### Exercise goal:
Below are the records. Reproduce exactly the lines from the one containing "JOY1 pin SW: GP10 -> GP1" through the final line, and omit any pictures.

--- The data Enclosed Below ---

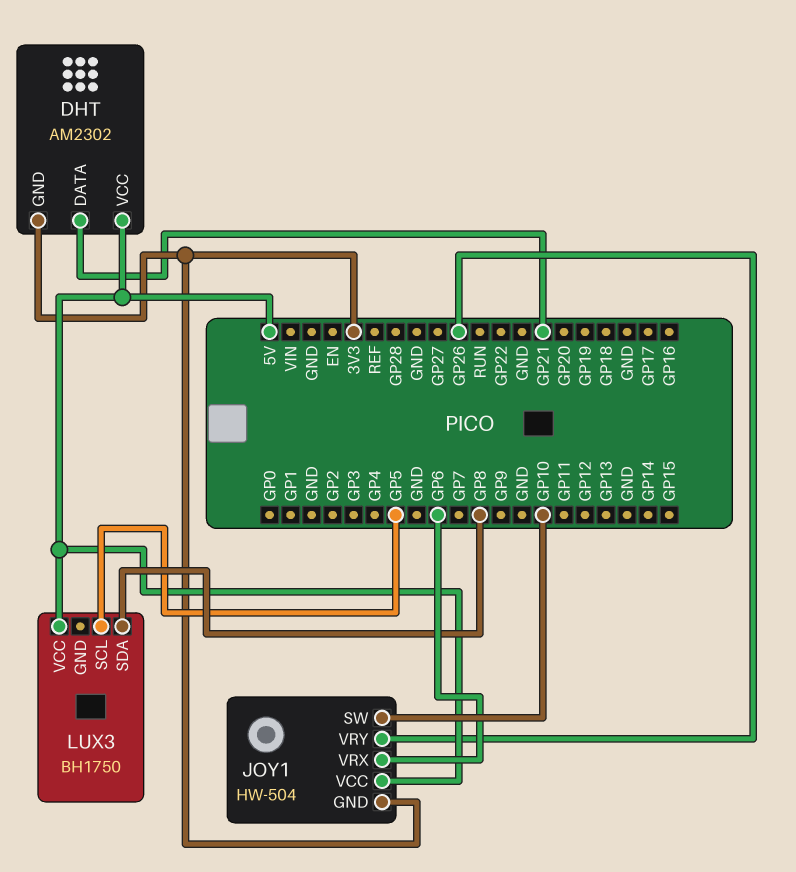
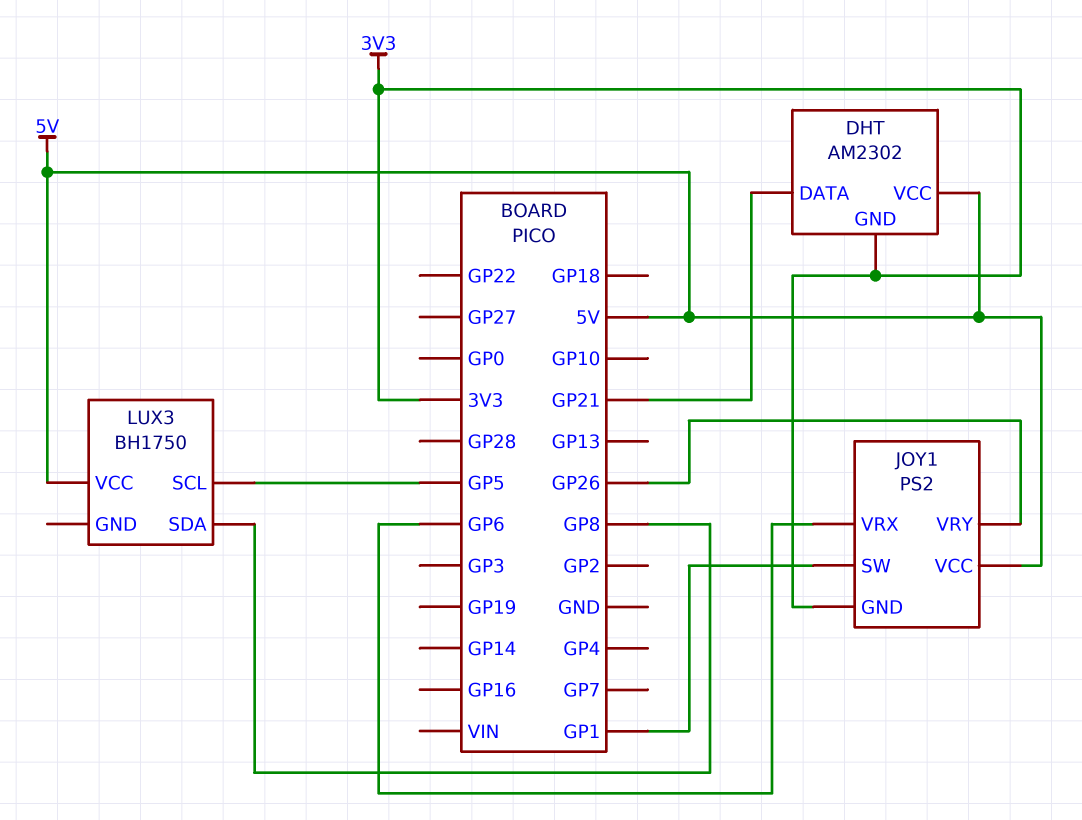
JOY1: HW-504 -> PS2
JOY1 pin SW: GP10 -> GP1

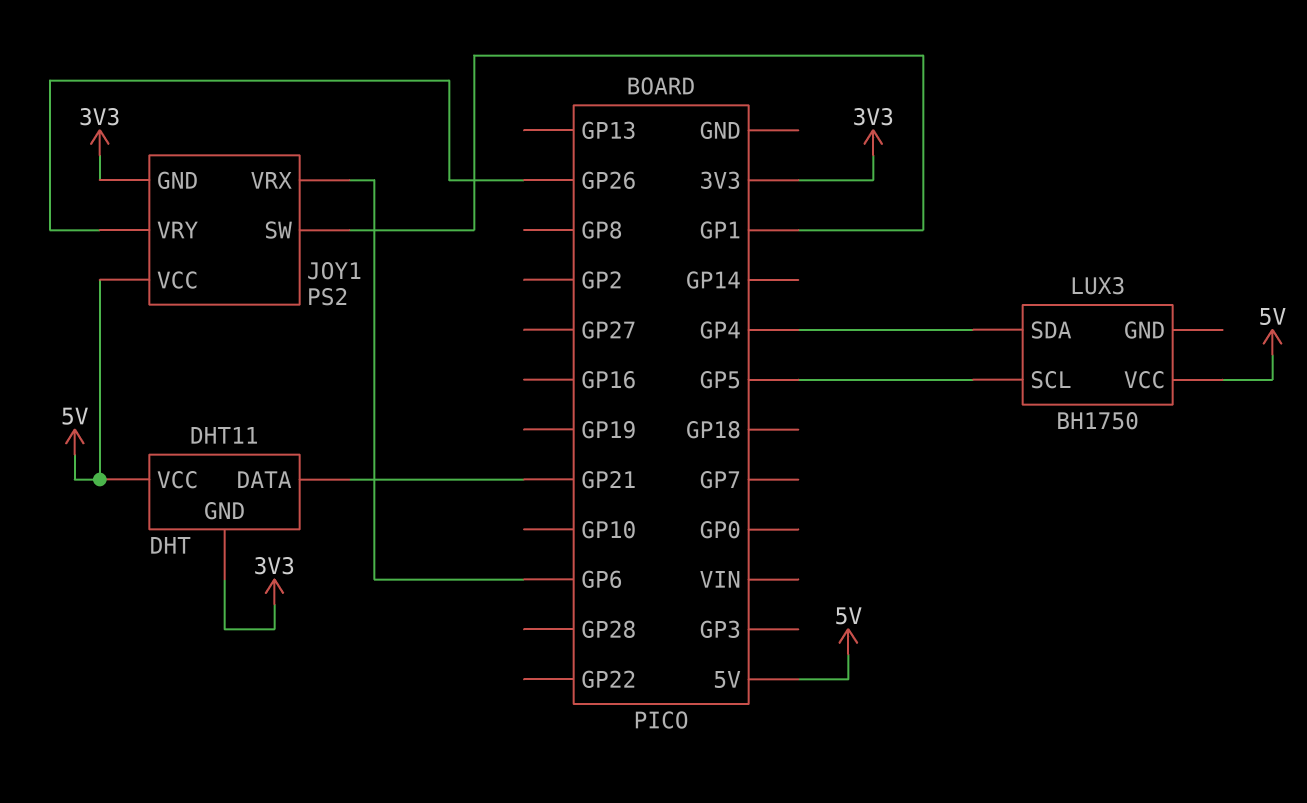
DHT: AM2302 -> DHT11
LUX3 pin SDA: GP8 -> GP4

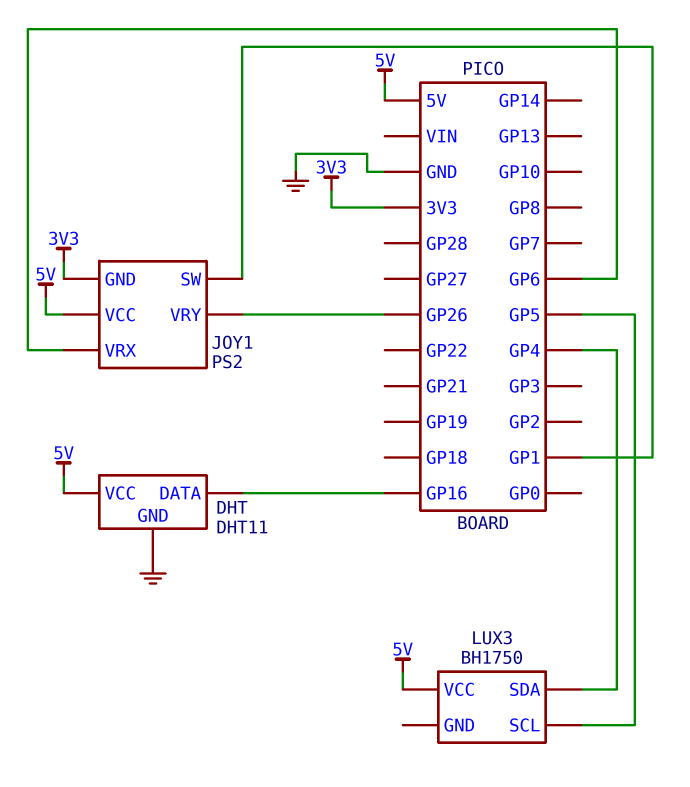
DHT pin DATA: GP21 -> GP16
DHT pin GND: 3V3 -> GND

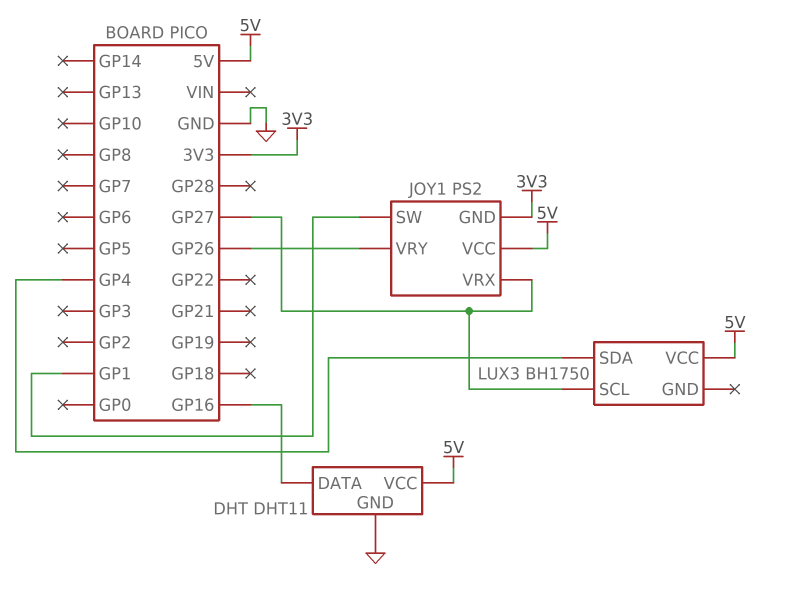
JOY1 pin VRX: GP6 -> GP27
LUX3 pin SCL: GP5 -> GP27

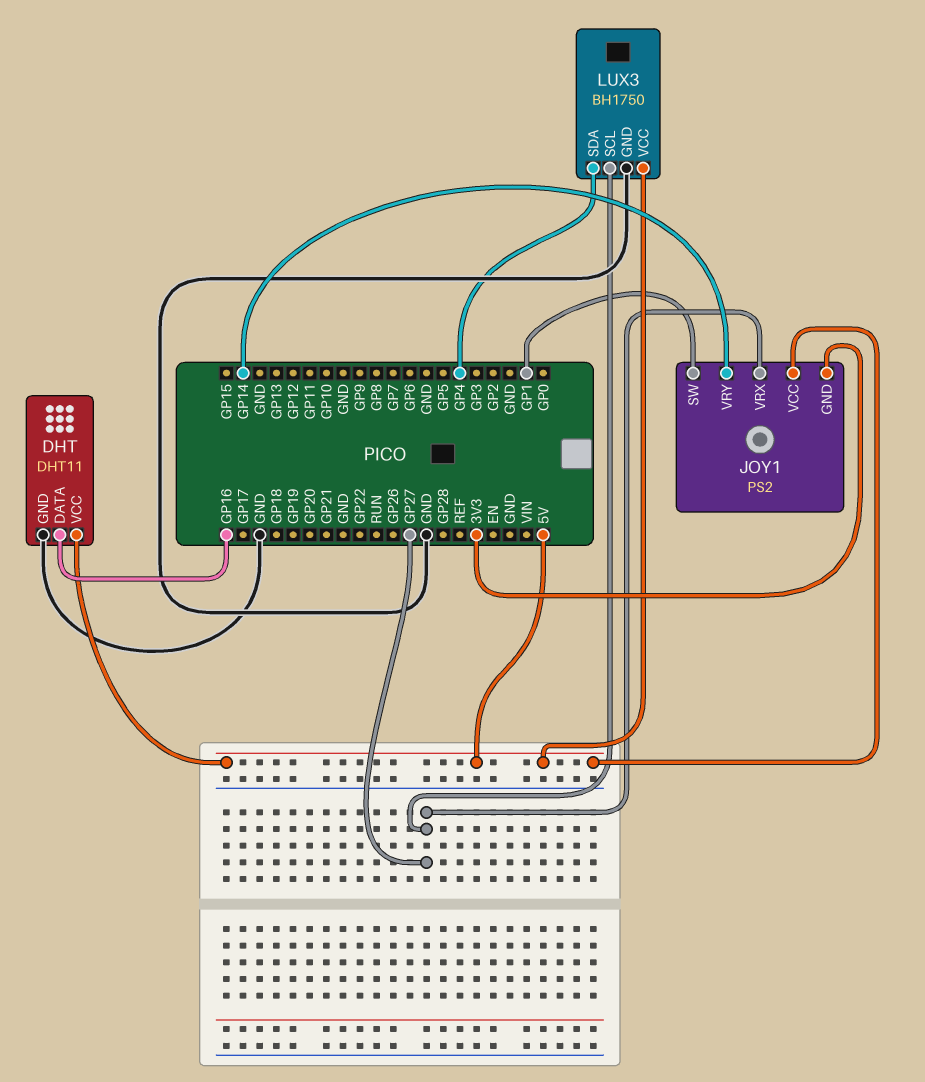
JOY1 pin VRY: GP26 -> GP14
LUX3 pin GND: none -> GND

--- End of Enclosed The data ---

### Reply to the exercise:
JOY1 pin SW: GP10 -> GP1

DHT: AM2302 -> DHT11
LUX3 pin SDA: GP8 -> GP4

DHT pin DATA: GP21 -> GP16
DHT pin GND: 3V3 -> GND

JOY1 pin VRX: GP6 -> GP27
LUX3 pin SCL: GP5 -> GP27

JOY1 pin VRY: GP26 -> GP14
LUX3 pin GND: none -> GND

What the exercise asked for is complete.